◆ TASK TO CARRY OUT:
Your copy of the data should match it exactly, except that the pictures are gone.

=== Section Start ===

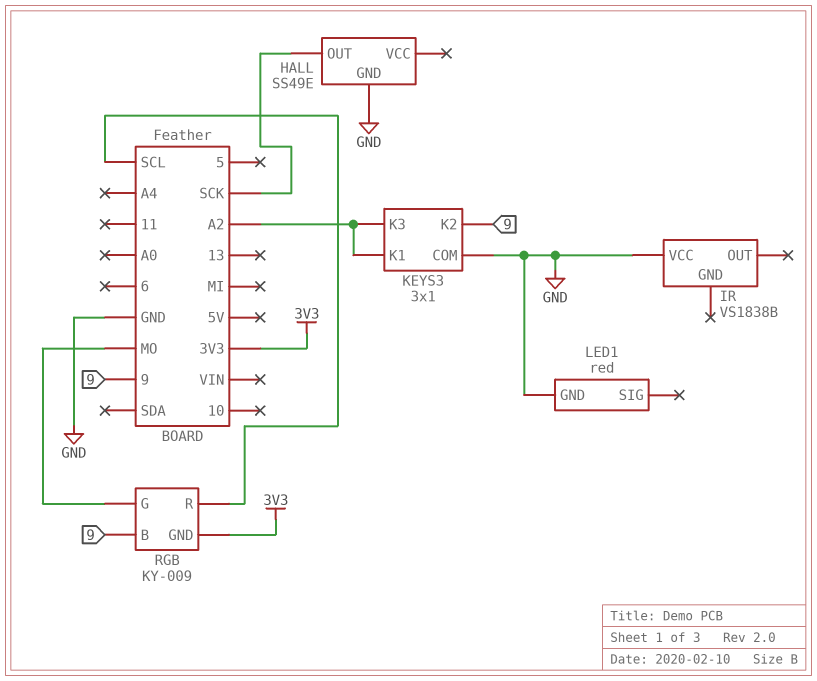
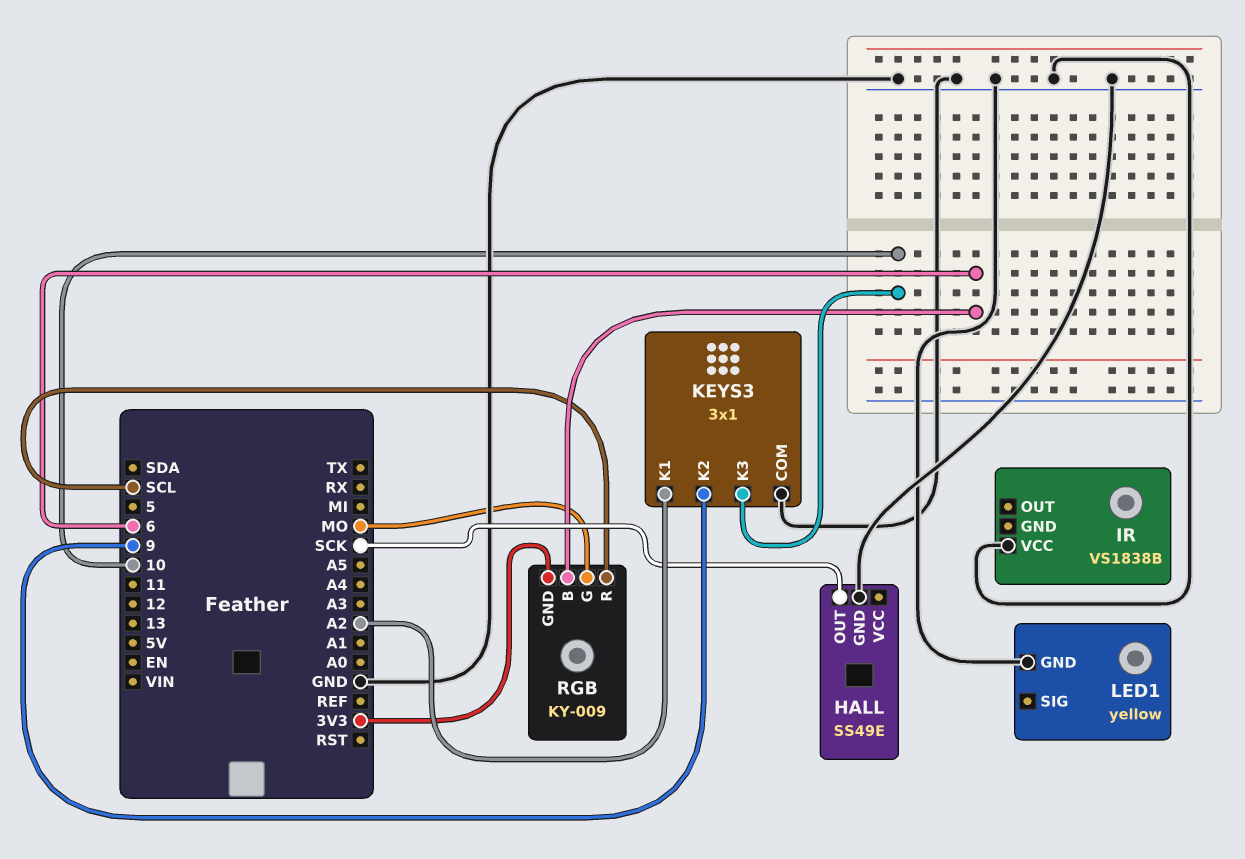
KEYS3 pin K3: A2 -> 10
LED1: red -> yellow
RGB pin B: 9 -> 6

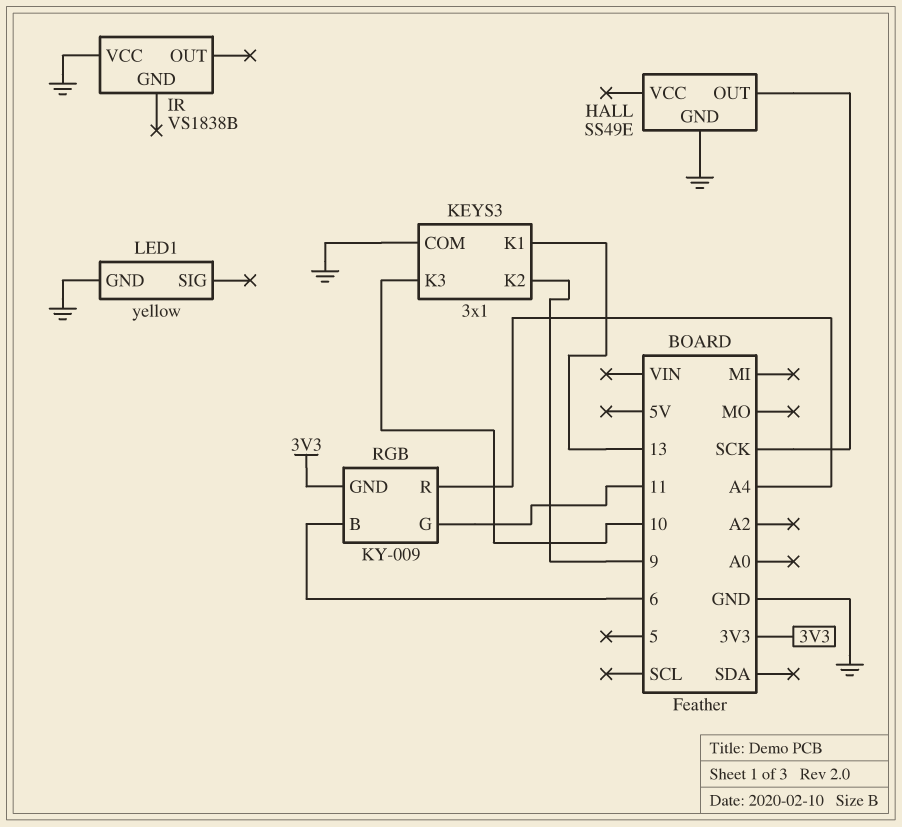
KEYS3 pin K1: A2 -> 13
RGB pin G: MO -> 11
RGB pin R: SCL -> A4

=== Section End ===

◆ OUTPUT FOR THIS EXERCISE:
KEYS3 pin K3: A2 -> 10
LED1: red -> yellow
RGB pin B: 9 -> 6

KEYS3 pin K1: A2 -> 13
RGB pin G: MO -> 11
RGB pin R: SCL -> A4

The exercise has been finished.